§ **YOUR INSTRUCTIONS**
Pictures do not belong in the copy; print every entry exactly as it stands.

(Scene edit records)
'''
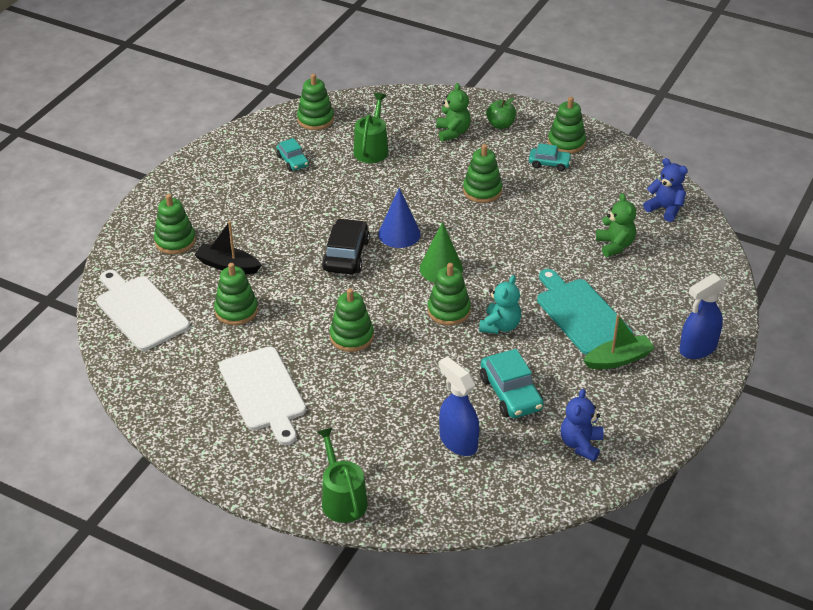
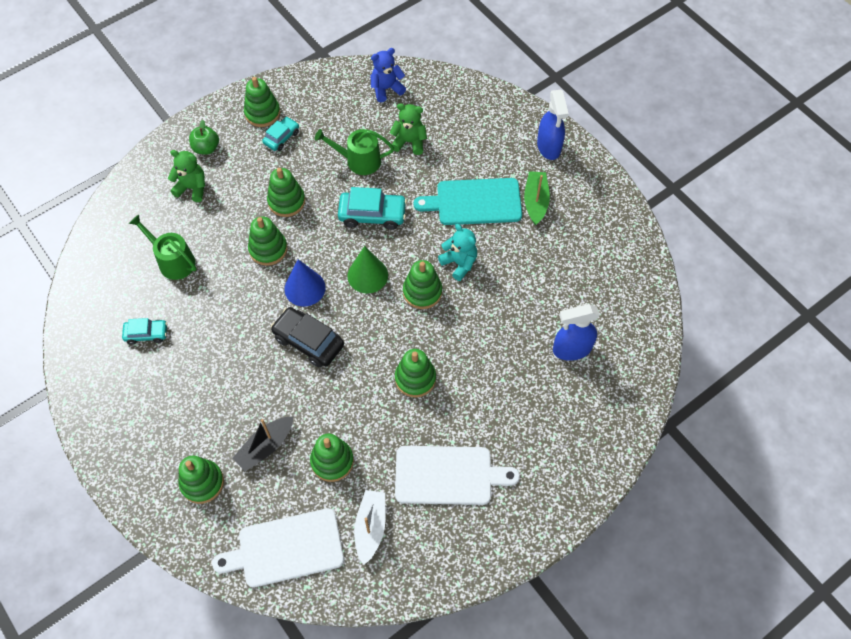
camera: 65 degrees left, 20 degrees up
(185, 356) = (370, 527): none -> white boat
(315, 119) = (95, 290): green stacking toy -> green stacking toy (268, 249)
(342, 499) = (596, 459): green watering can -> green watering can (359, 161)
(511, 393) = (537, 289): turquoise car -> turquoise car (372, 214)
(581, 444) = (610, 268): blue teddy bear -> none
'''
§ **RESPONSE TO THIS EXERCISE**
camera: 65 degrees left, 20 degrees up
(185, 356) = (370, 527): none -> white boat
(315, 119) = (95, 290): green stacking toy -> green stacking toy (268, 249)
(342, 499) = (596, 459): green watering can -> green watering can (359, 161)
(511, 393) = (537, 289): turquoise car -> turquoise car (372, 214)
(581, 444) = (610, 268): blue teddy bear -> none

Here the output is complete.